**WHAT IS EXPECTED:** Include only the line with "plane/black (472 287)" and the lines after it, each reproduced exactly as it stands in the entries below.

Start of TASK DATA

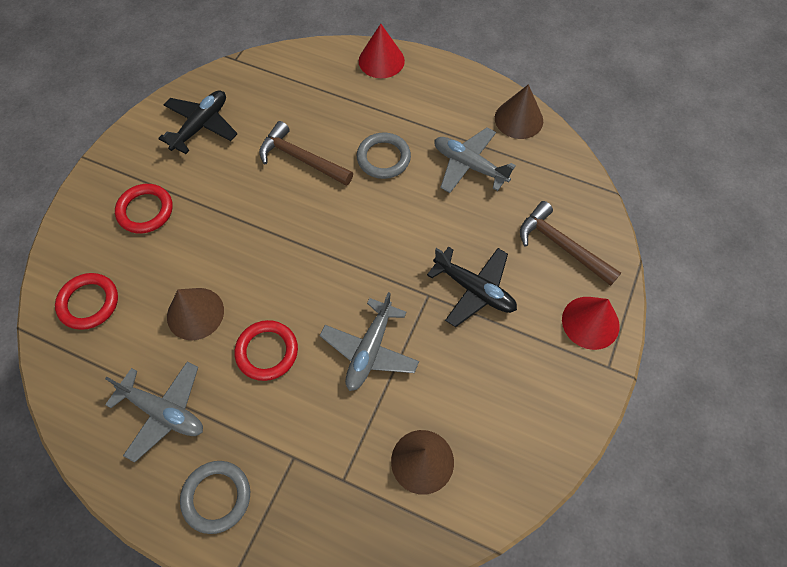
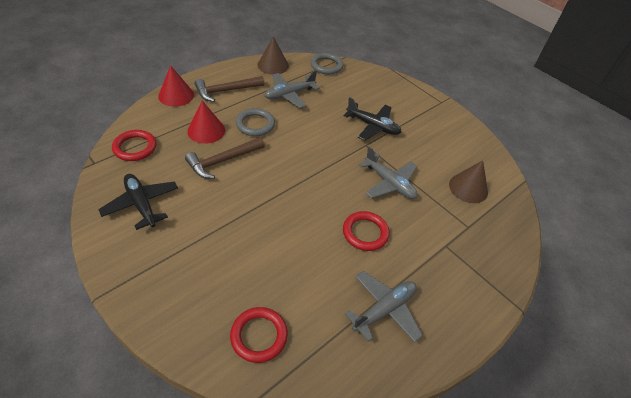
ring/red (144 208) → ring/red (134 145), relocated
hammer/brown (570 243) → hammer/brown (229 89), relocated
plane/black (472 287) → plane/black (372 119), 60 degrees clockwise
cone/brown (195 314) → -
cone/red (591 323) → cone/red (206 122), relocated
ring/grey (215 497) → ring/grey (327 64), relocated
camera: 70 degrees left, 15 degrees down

End of TASK DATA

**SOLUTION TO THE EXERCISE:**
plane/black (472 287) → plane/black (372 119), 60 degrees clockwise
cone/brown (195 314) → -
cone/red (591 323) → cone/red (206 122), relocated
ring/grey (215 497) → ring/grey (327 64), relocated
camera: 70 degrees left, 15 degrees down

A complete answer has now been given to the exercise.